§ Problem to solve: In the data below, set down exactly the lines from the one containing "camera: 30 degrees left, 10 degrees down" up to and including the one containing "camera: 50 degrees left, 15 degrees up". Leave the pictures out.

Scene difference descriptions:
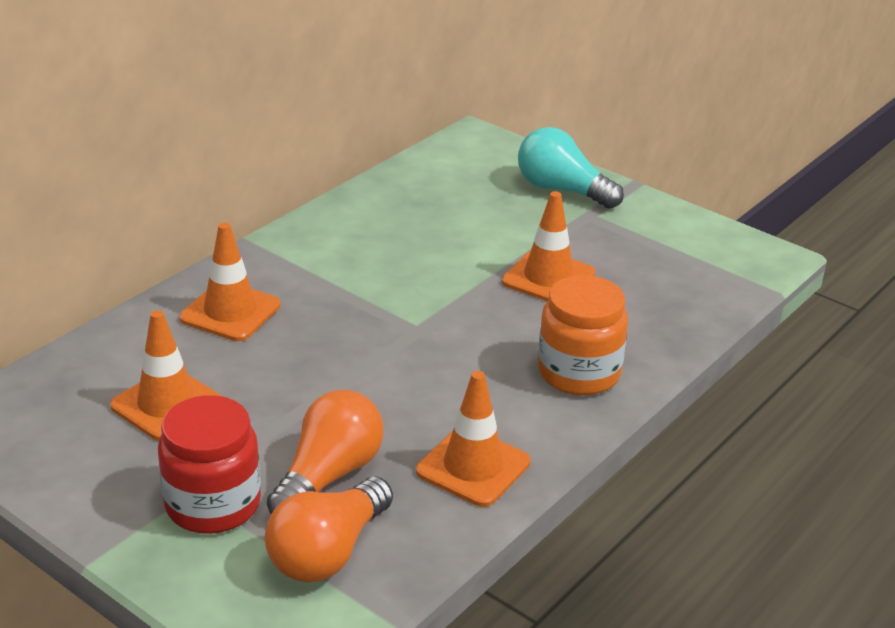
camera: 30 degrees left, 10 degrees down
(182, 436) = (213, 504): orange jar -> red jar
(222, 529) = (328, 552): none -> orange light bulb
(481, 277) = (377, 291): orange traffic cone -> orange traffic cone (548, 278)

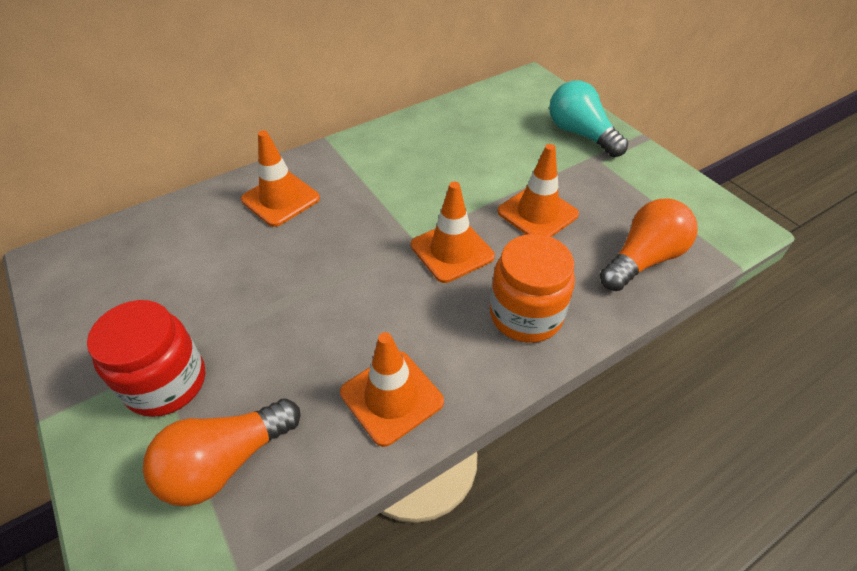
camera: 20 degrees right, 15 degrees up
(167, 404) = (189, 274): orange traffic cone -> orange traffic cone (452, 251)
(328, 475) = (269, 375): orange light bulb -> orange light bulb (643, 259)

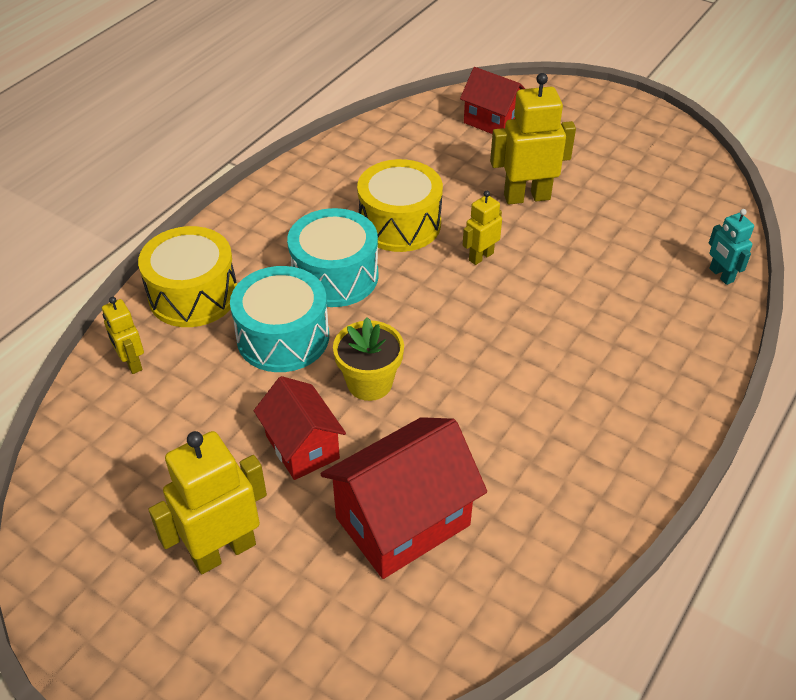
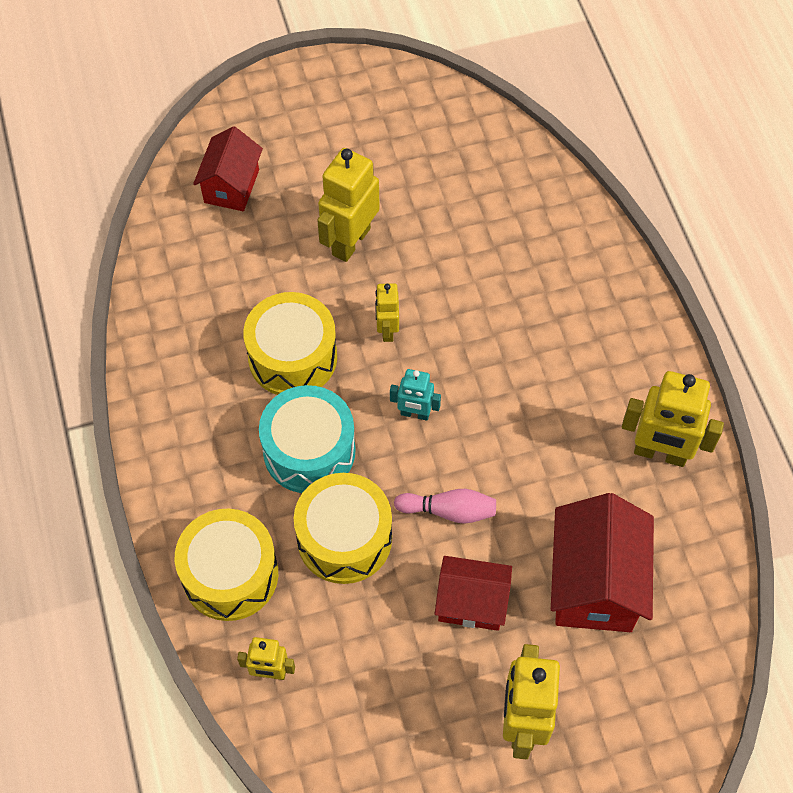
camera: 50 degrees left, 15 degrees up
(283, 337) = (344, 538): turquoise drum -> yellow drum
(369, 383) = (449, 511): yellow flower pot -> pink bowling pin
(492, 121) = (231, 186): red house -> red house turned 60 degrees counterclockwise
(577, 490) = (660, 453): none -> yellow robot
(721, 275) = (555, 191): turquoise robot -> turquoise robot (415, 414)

* * *

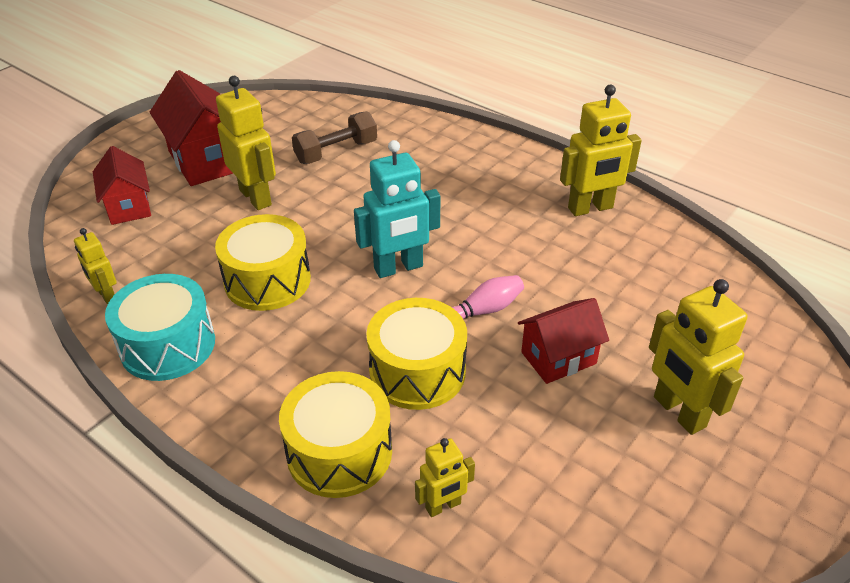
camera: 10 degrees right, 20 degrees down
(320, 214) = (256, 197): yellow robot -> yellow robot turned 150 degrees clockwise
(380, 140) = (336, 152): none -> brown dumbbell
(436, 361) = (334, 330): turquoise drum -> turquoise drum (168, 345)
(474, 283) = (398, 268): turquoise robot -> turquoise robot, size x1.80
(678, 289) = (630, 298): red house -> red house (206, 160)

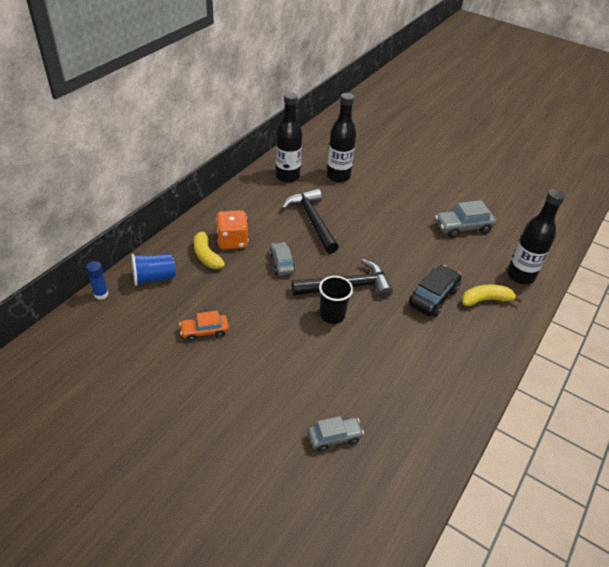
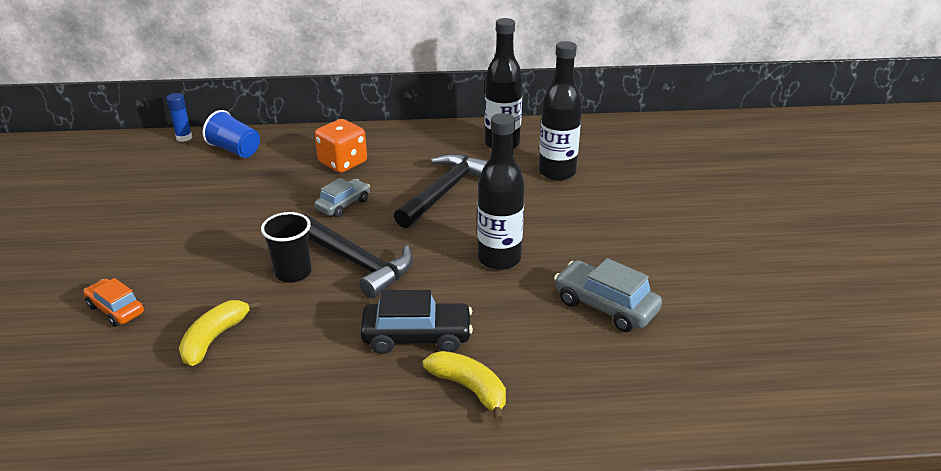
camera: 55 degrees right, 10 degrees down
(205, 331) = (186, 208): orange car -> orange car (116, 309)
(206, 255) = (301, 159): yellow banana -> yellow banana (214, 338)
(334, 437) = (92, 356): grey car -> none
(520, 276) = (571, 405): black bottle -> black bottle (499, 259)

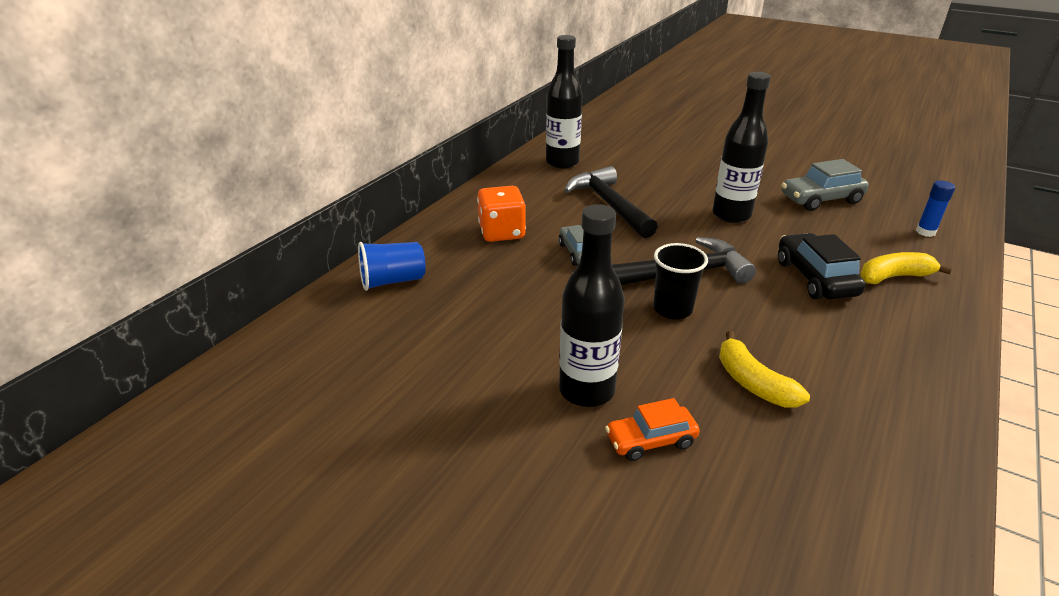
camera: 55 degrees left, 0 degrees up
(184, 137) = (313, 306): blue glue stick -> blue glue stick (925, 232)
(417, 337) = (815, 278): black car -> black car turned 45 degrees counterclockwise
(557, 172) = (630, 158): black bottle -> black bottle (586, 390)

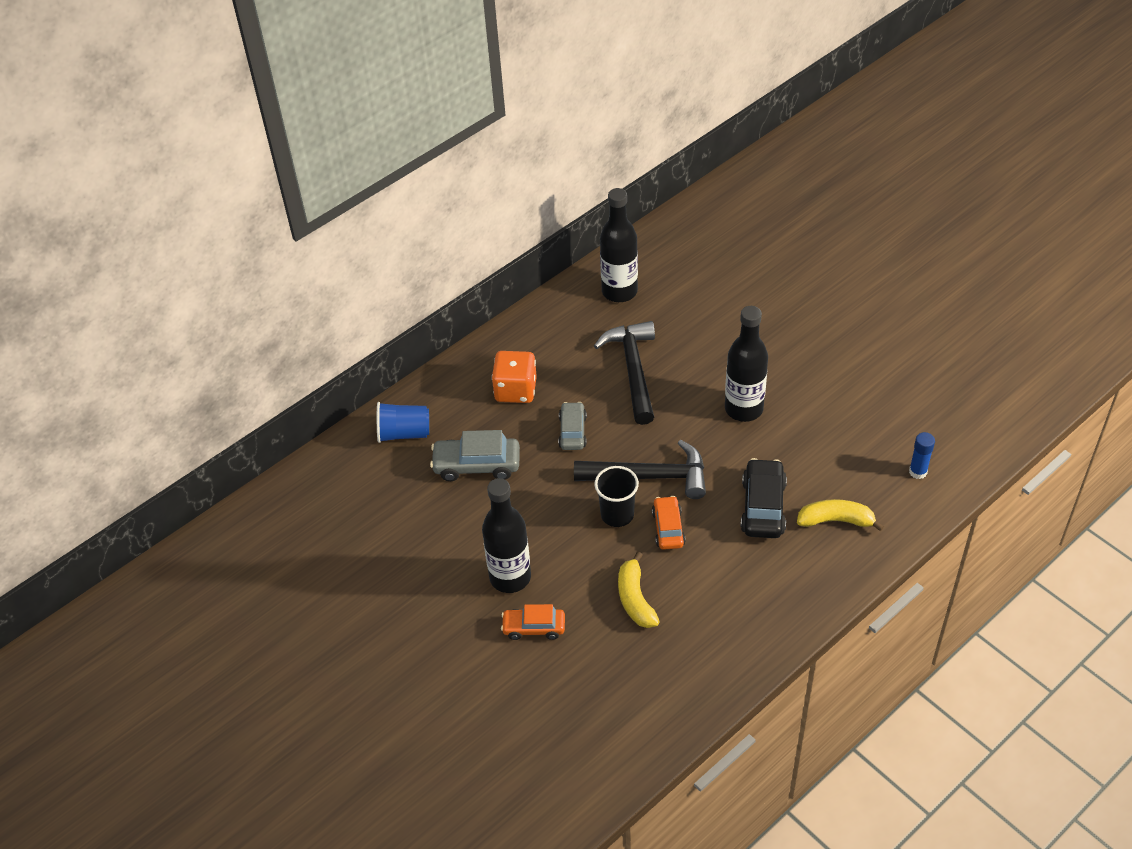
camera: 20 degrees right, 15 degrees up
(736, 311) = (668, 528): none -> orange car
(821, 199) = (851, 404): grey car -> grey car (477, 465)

--

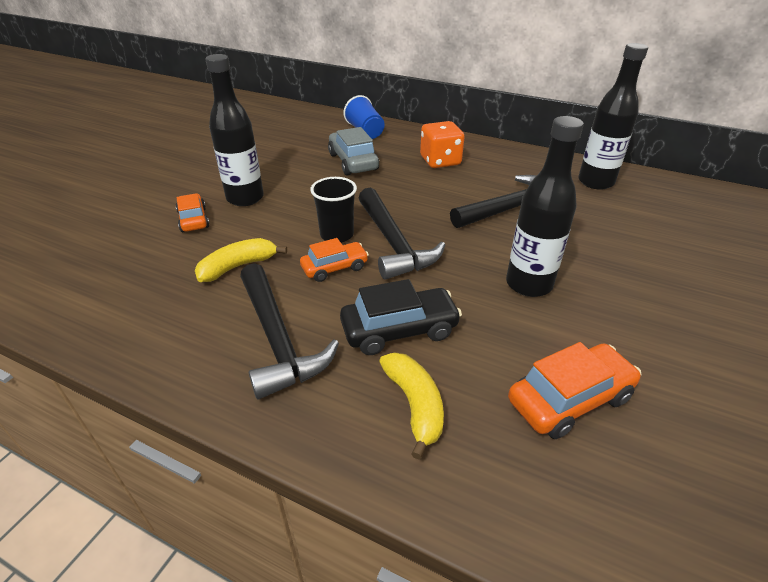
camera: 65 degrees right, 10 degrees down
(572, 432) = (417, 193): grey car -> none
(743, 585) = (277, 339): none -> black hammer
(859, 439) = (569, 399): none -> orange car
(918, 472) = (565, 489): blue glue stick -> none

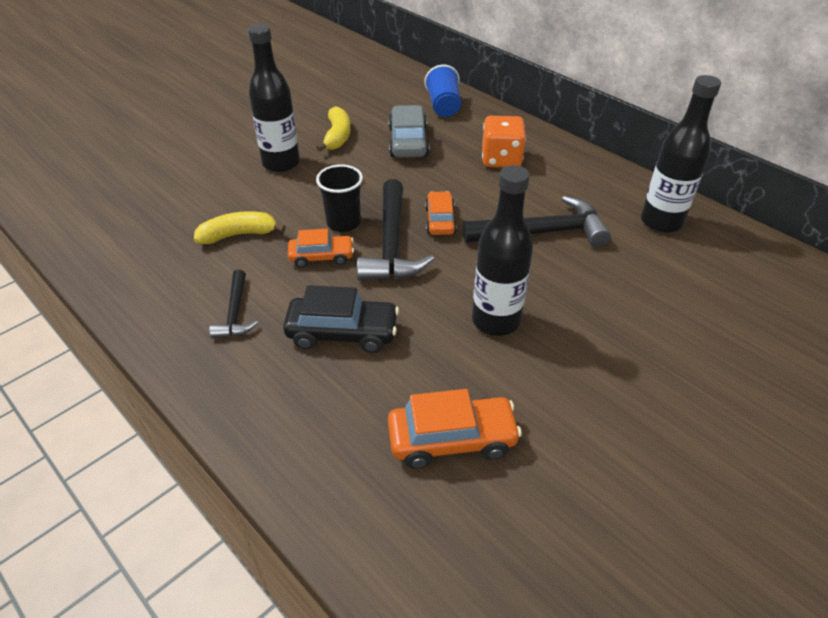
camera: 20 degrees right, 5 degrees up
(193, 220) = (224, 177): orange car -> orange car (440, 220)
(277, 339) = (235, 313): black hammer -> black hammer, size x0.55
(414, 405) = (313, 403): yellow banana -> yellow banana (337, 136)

§ Response below:
camera: 30 degrees left, 10 degrees down
(182, 436) = (213, 504): orange jar -> red jar
(222, 529) = (328, 552): none -> orange light bulb
(481, 277) = (377, 291): orange traffic cone -> orange traffic cone (548, 278)

camera: 20 degrees right, 15 degrees up
(167, 404) = (189, 274): orange traffic cone -> orange traffic cone (452, 251)
(328, 475) = (269, 375): orange light bulb -> orange light bulb (643, 259)

camera: 50 degrees left, 15 degrees up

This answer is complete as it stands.